Available records:
◆ ◆ ◆ ◆ ◆

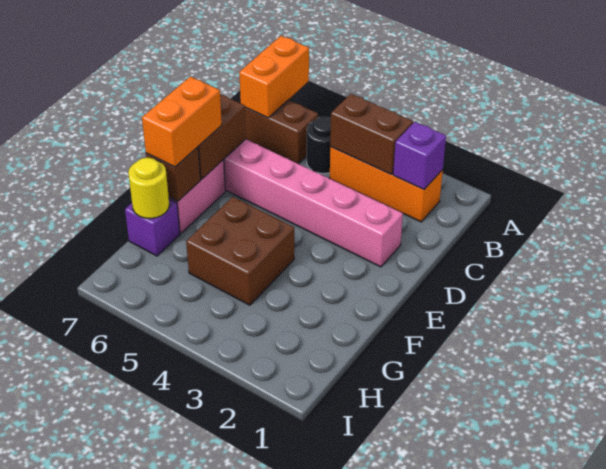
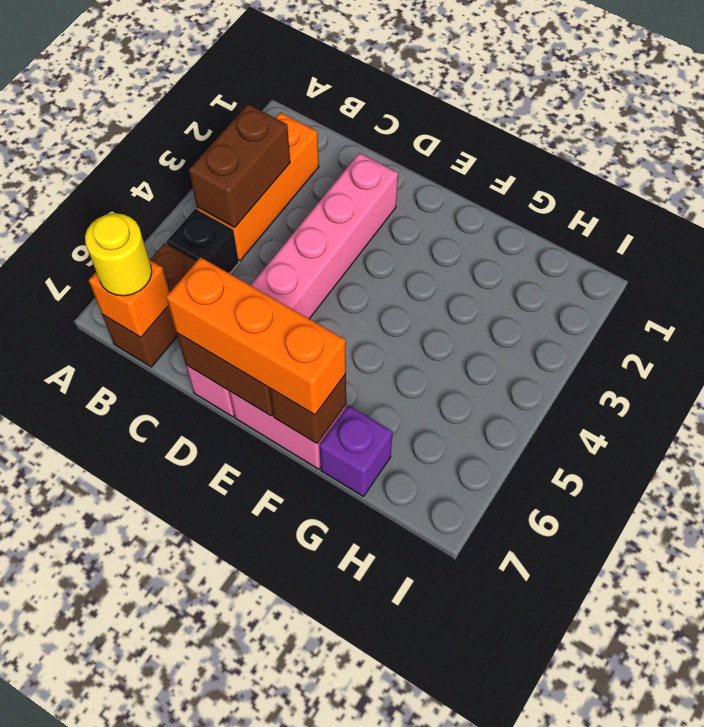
orange 1x2 brick [239,36,309,118] -> orange 1x1 brick [89,260,169,337]
purple 1x1 brick [393,122,446,189] -> none
black 1x1 round brick [307,117,331,174] -> black 1x1 brick [166,209,239,274]
orange 1x2 brick [142,77,222,167] -> orange 1x3 brick [166,257,346,415]
brown 2x2 brick [186,197,294,305] -> none
yellow 1x1 round brick [128,158,169,219] -> yellow 1x1 round brick moved to [85,213,152,296]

◆ ◆ ◆ ◆ ◆

What is expected: Your response must reproduce the listing above word for word and must contain none of its pictures.

Answer to this problem:
orange 1x2 brick [239,36,309,118] -> orange 1x1 brick [89,260,169,337]
purple 1x1 brick [393,122,446,189] -> none
black 1x1 round brick [307,117,331,174] -> black 1x1 brick [166,209,239,274]
orange 1x2 brick [142,77,222,167] -> orange 1x3 brick [166,257,346,415]
brown 2x2 brick [186,197,294,305] -> none
yellow 1x1 round brick [128,158,169,219] -> yellow 1x1 round brick moved to [85,213,152,296]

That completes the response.